> _Your assignment_
Do not repeat pictures. Repeat exactly the lines of the listing below from its first line through the line with "C201: 3.3uF (ADC, GND) -> 3.3uF (GND, VRAW)".

----

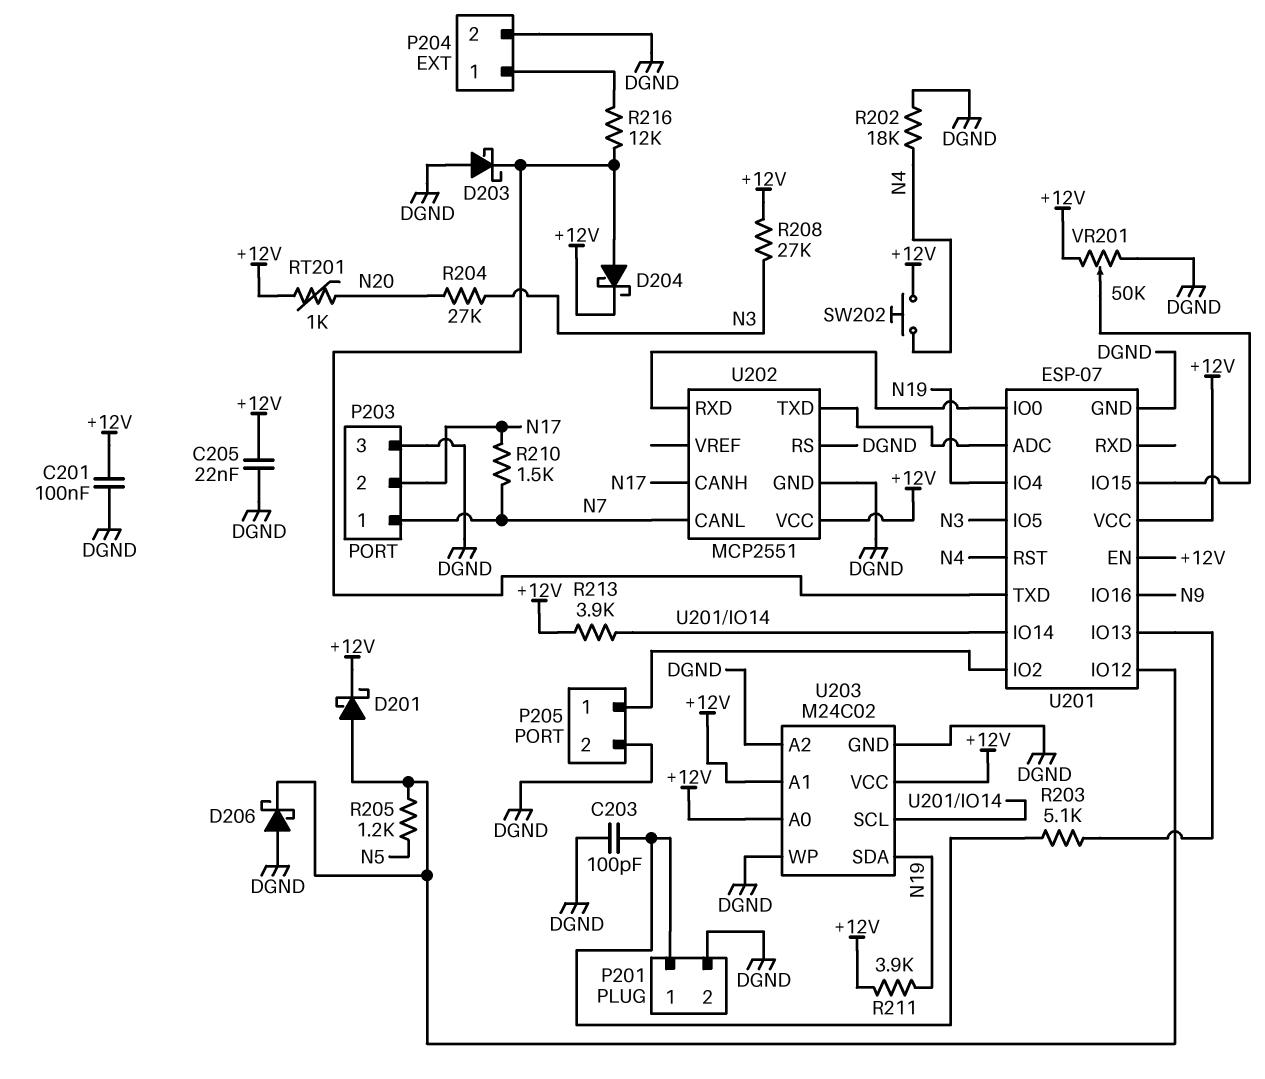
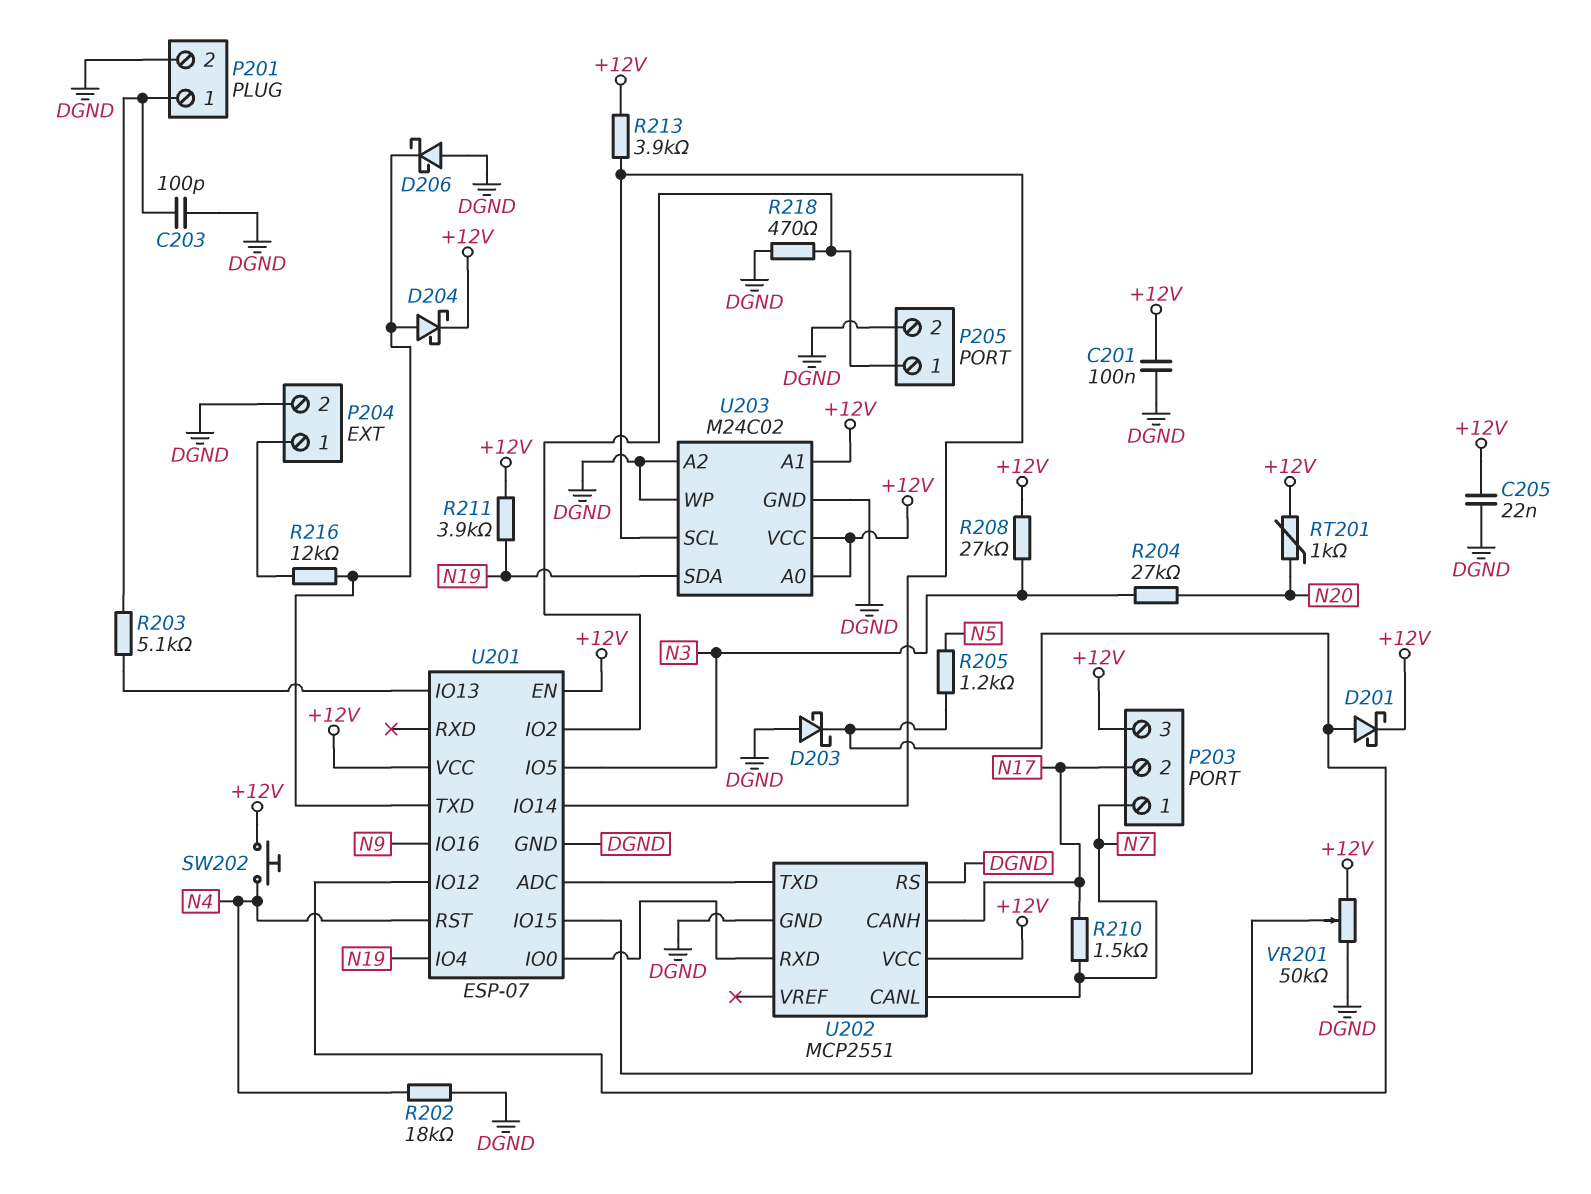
D203: schottky (A DGND, K U201/TXD) -> schottky (A DGND, K U201/IO12)
D206: schottky (A DGND, K U201/IO12) -> schottky (A DGND, K U201/TXD)
P203 pin 3: DGND -> +12V
R218: none -> 470 (DGND, P205/1)

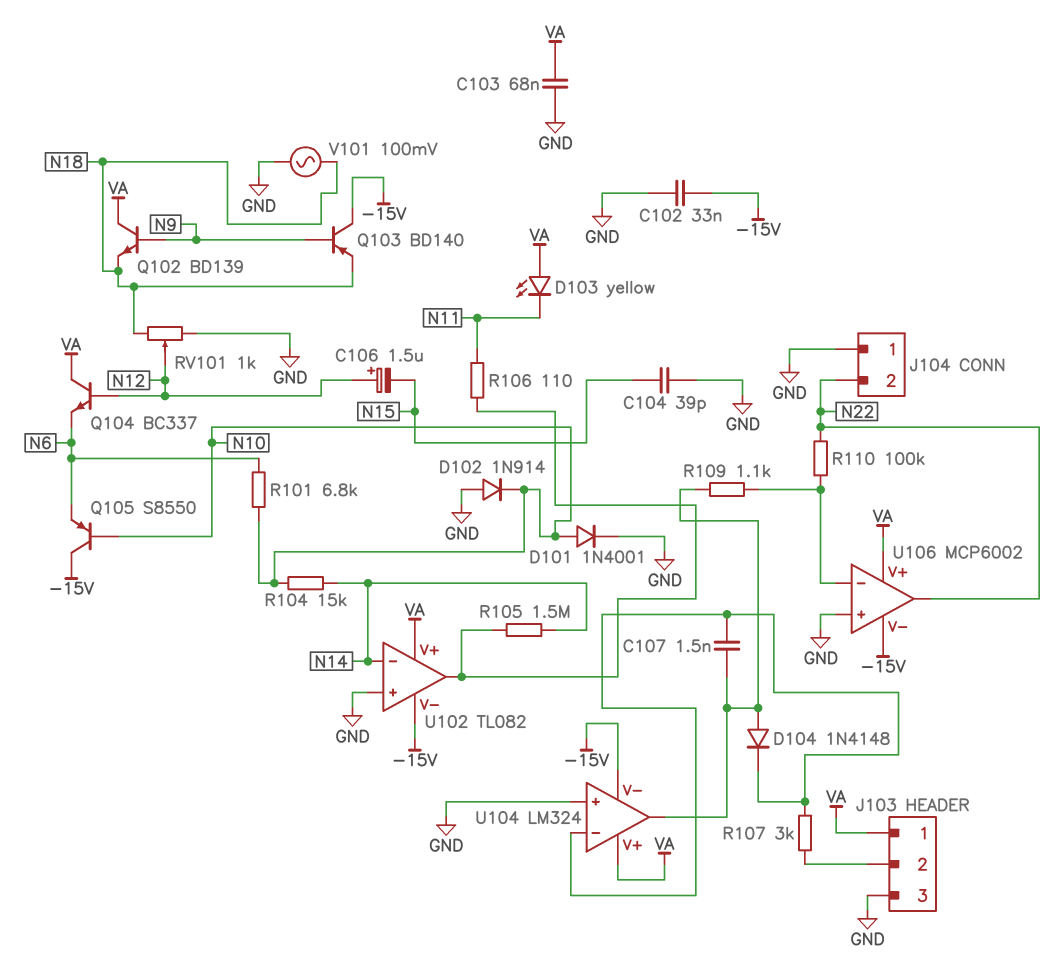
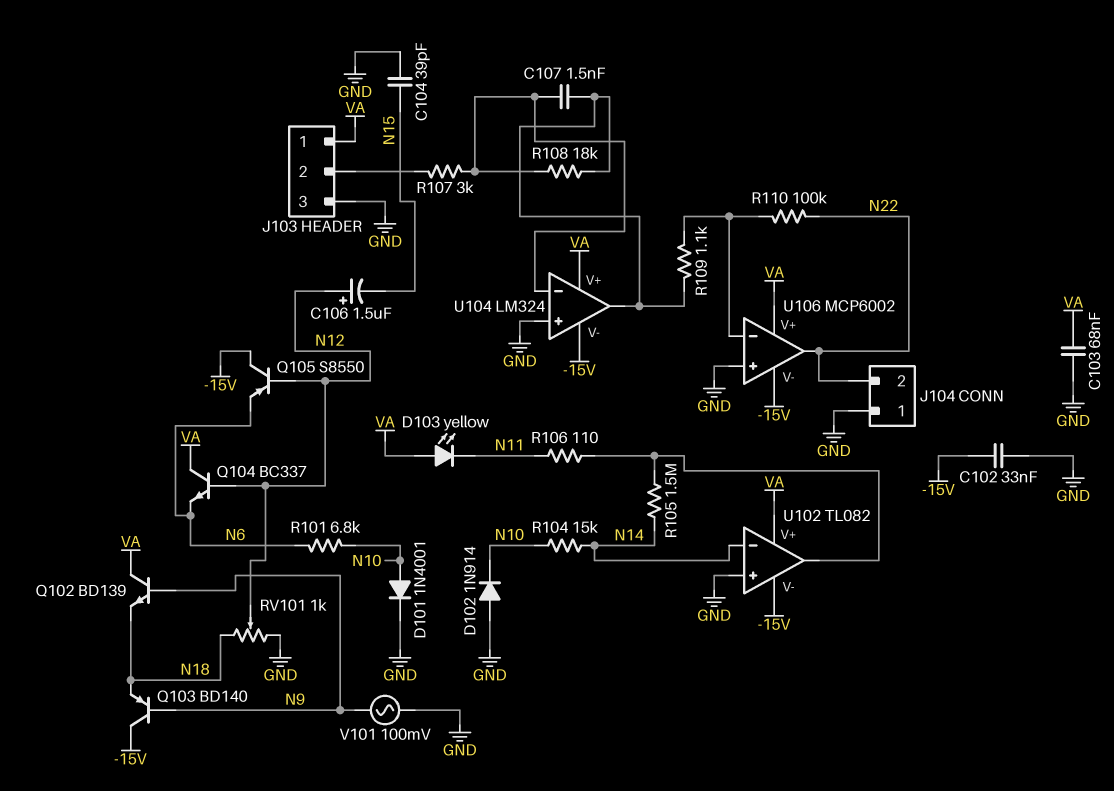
D104: diode 1N4148 (A U104/out, K U104/in-) -> none
Q105: PNP S8550 (B N10, C -15V, E N6) -> PNP S8550 (B N12, C -15V, E N6)
R108: none -> 18k (U104/in-, U104/out)
V101: AC 100mV (GND, N18) -> AC 100mV (GND, N9)

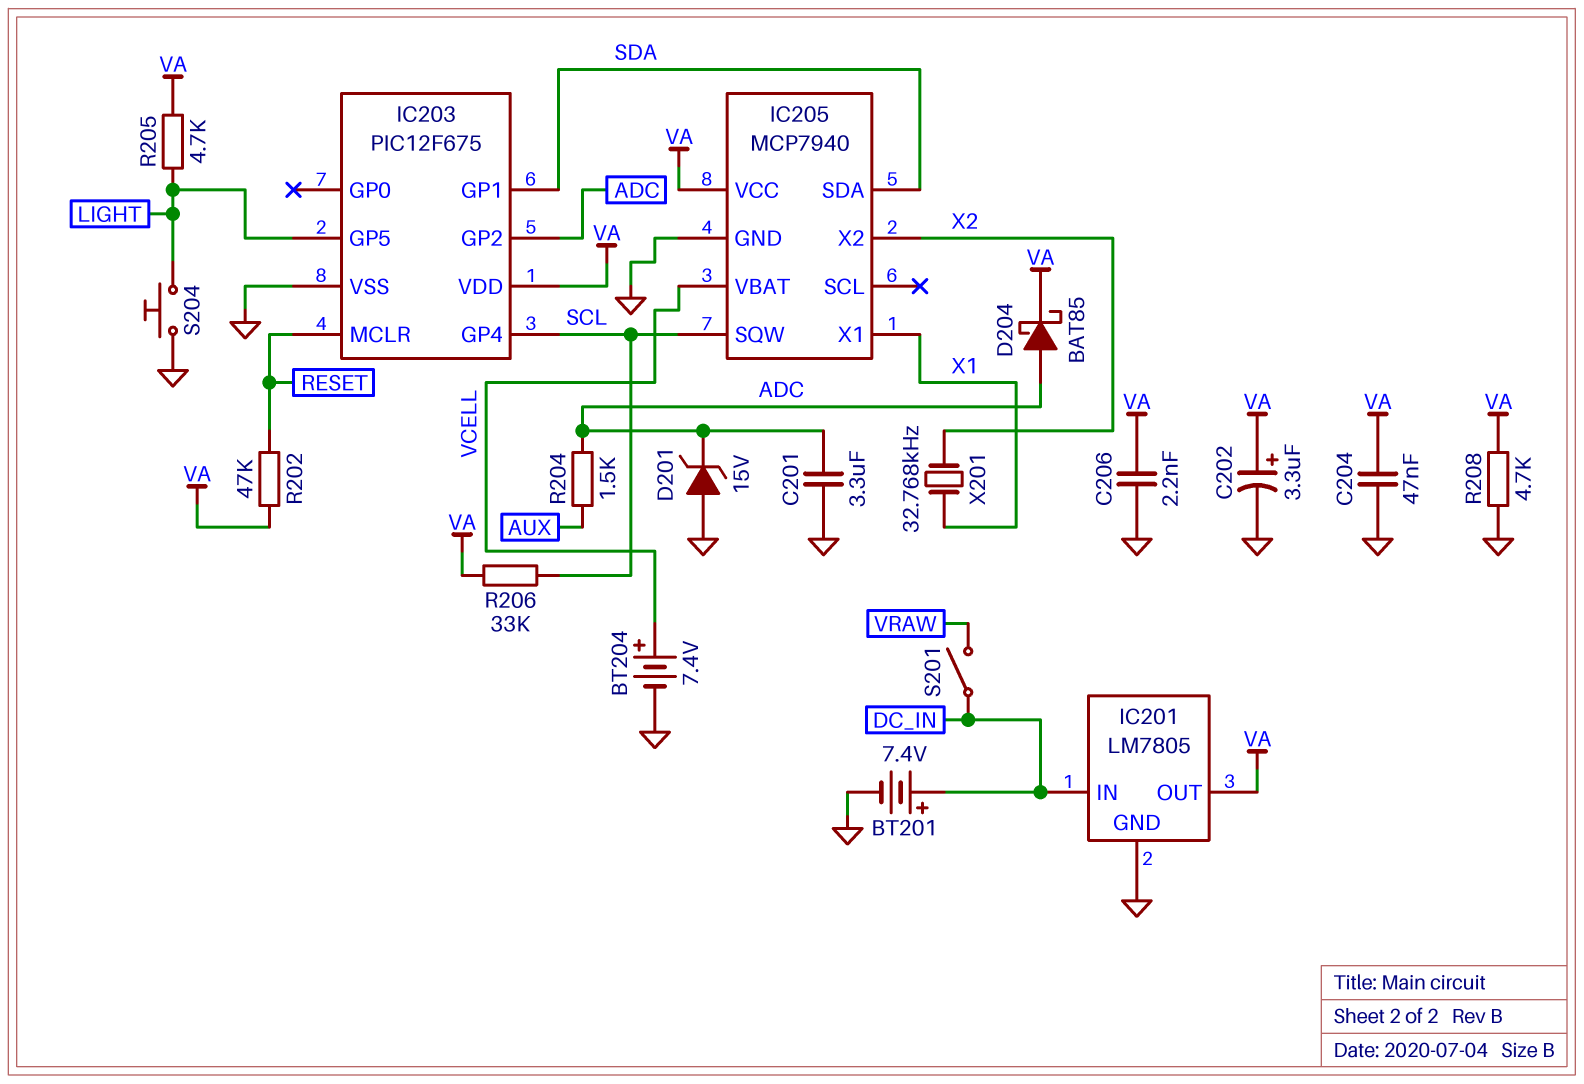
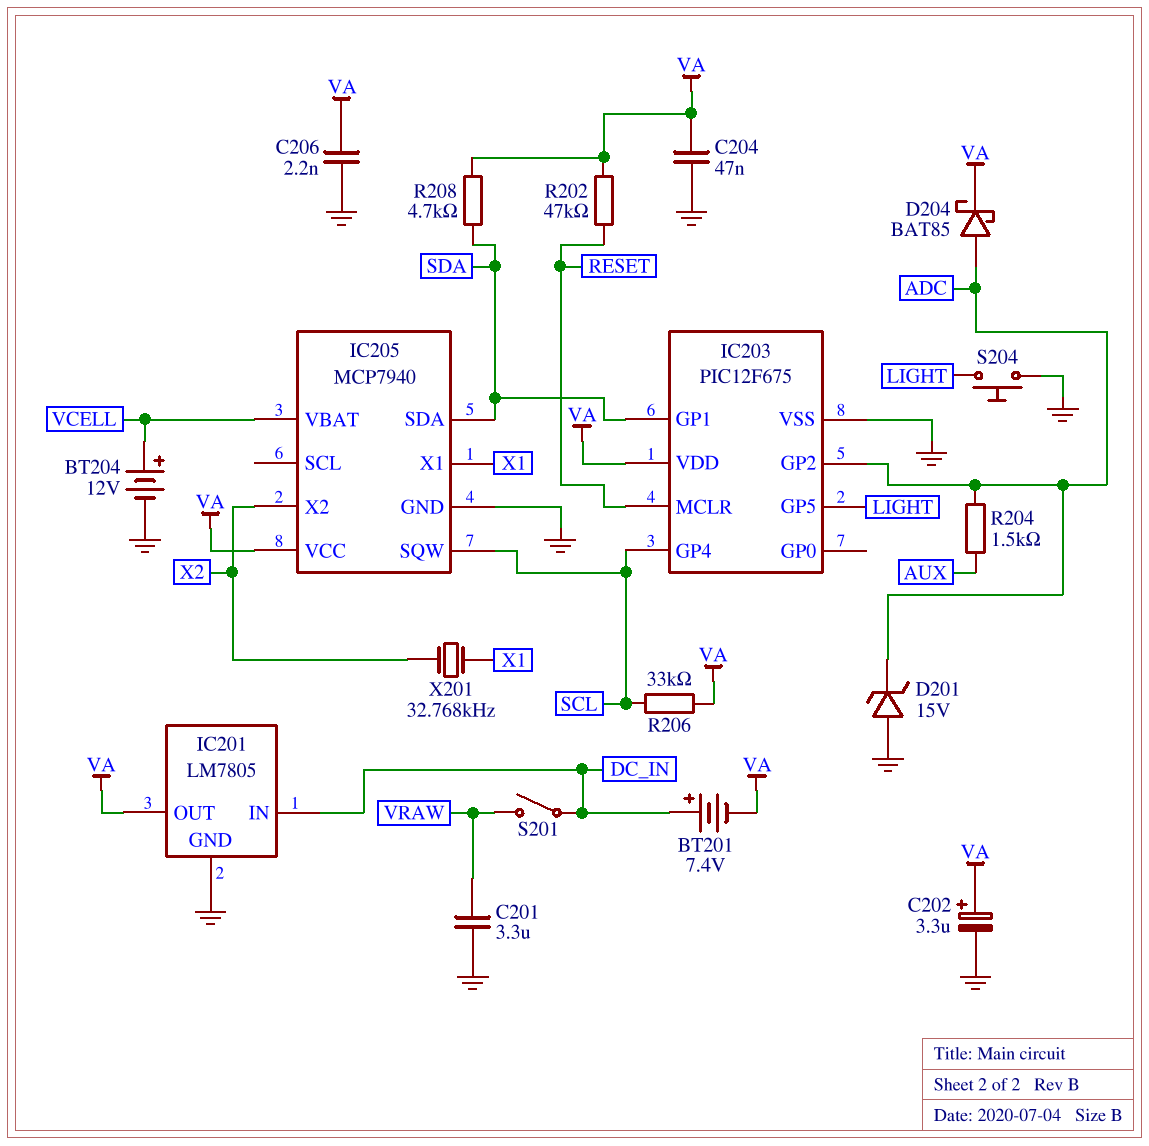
BT201: 7.4V (plus DC_IN, minus GND) -> 7.4V (plus DC_IN, minus VA)
BT204: 7.4V (plus VCELL, minus GND) -> 12V (plus VCELL, minus GND)
C201: 3.3uF (ADC, GND) -> 3.3uF (GND, VRAW)
R205: 4.7k (LIGHT, VA) -> none
R208: 4.7k (GND, VA) -> 4.7k (SDA, VA)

----

> _Output for this exercise_
D203: schottky (A DGND, K U201/TXD) -> schottky (A DGND, K U201/IO12)
D206: schottky (A DGND, K U201/IO12) -> schottky (A DGND, K U201/TXD)
P203 pin 3: DGND -> +12V
R218: none -> 470 (DGND, P205/1)

D104: diode 1N4148 (A U104/out, K U104/in-) -> none
Q105: PNP S8550 (B N10, C -15V, E N6) -> PNP S8550 (B N12, C -15V, E N6)
R108: none -> 18k (U104/in-, U104/out)
V101: AC 100mV (GND, N18) -> AC 100mV (GND, N9)

BT201: 7.4V (plus DC_IN, minus GND) -> 7.4V (plus DC_IN, minus VA)
BT204: 7.4V (plus VCELL, minus GND) -> 12V (plus VCELL, minus GND)
C201: 3.3uF (ADC, GND) -> 3.3uF (GND, VRAW)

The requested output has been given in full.